Write out exactly the line containing "(104, 567) = (93, 126): none -> pink tree" and all lines that come after it in the listing below, through the very last one.

[INPUT DATA]
......

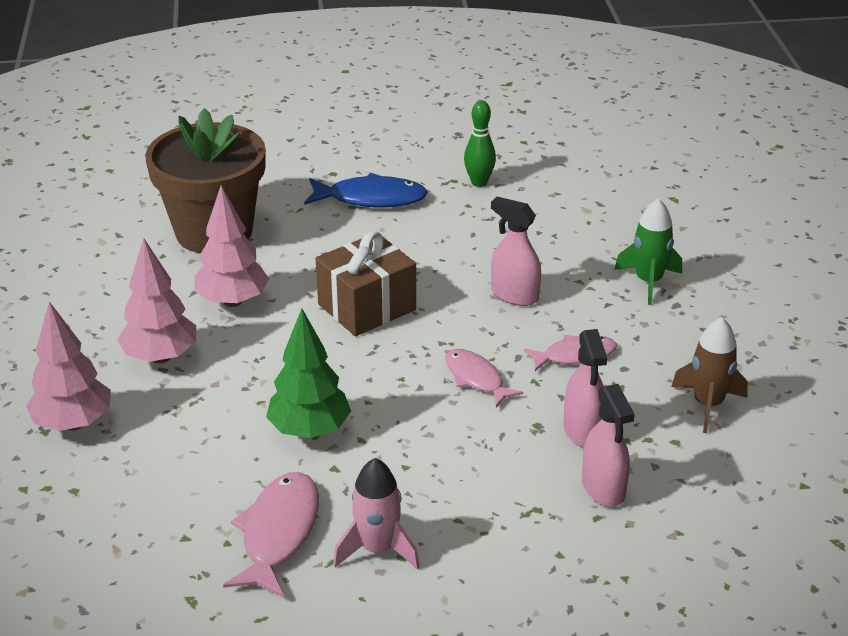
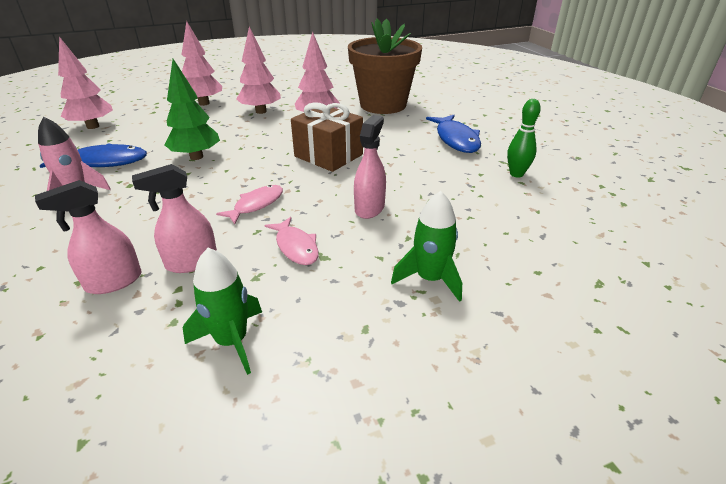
camera: 75 degrees right, 0 degrees up
(104, 567) = (93, 126): none -> pink tree
(278, 533) = (103, 162): pink fish -> blue fish
(707, 404) = (232, 341): brown rocket -> green rocket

......

[ANSWER BOX]
(104, 567) = (93, 126): none -> pink tree
(278, 533) = (103, 162): pink fish -> blue fish
(707, 404) = (232, 341): brown rocket -> green rocket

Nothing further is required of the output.